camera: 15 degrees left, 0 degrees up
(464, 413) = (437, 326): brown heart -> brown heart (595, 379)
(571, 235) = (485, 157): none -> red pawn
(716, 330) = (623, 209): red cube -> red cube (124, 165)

§ How to complete this task
Transcribe the full listing, word for word.

§ Result
camera: 15 degrees left, 0 degrees up
(464, 413) = (437, 326): brown heart -> brown heart (595, 379)
(571, 235) = (485, 157): none -> red pawn
(716, 330) = (623, 209): red cube -> red cube (124, 165)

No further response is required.